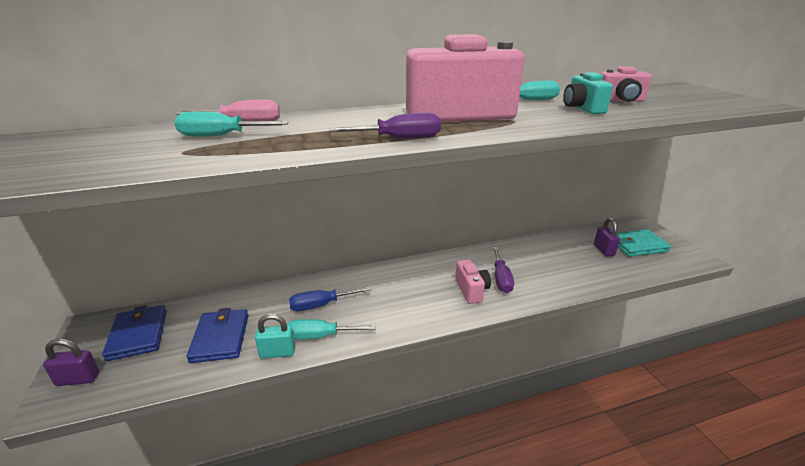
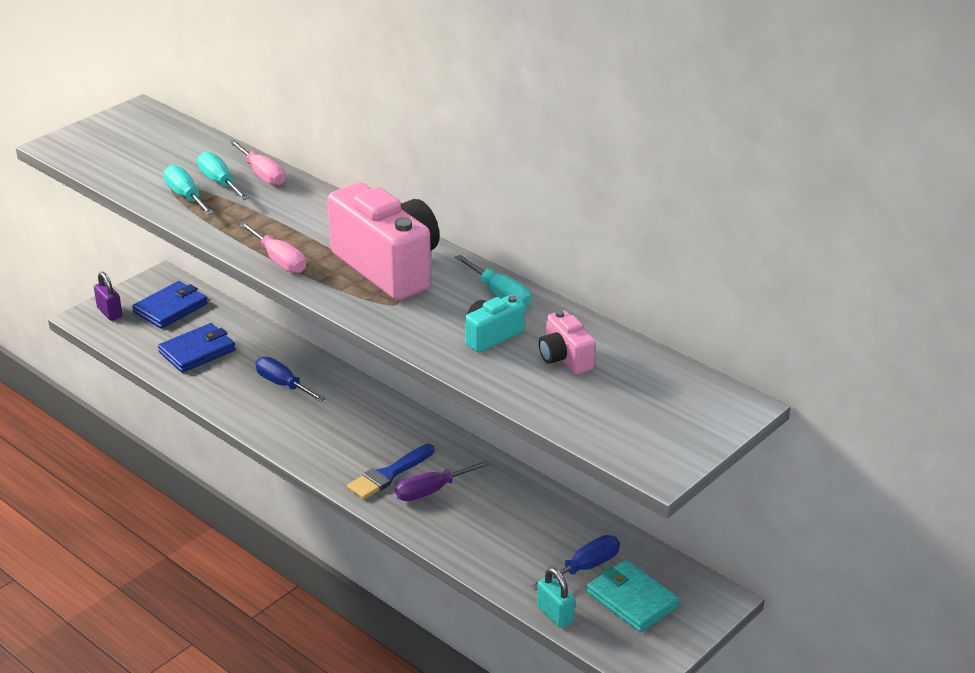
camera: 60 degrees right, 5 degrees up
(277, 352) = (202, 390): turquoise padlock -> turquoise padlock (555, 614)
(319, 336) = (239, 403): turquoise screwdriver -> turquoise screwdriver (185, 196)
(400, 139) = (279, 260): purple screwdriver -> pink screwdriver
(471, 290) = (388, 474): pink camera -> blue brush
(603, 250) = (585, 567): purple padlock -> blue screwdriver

PROBLEM REQUIREMENTS :: Each line in the listing where the word "padlock" is found is to be copied.

FINAL ANSWER ::
(277, 352) = (202, 390): turquoise padlock -> turquoise padlock (555, 614)
(603, 250) = (585, 567): purple padlock -> blue screwdriver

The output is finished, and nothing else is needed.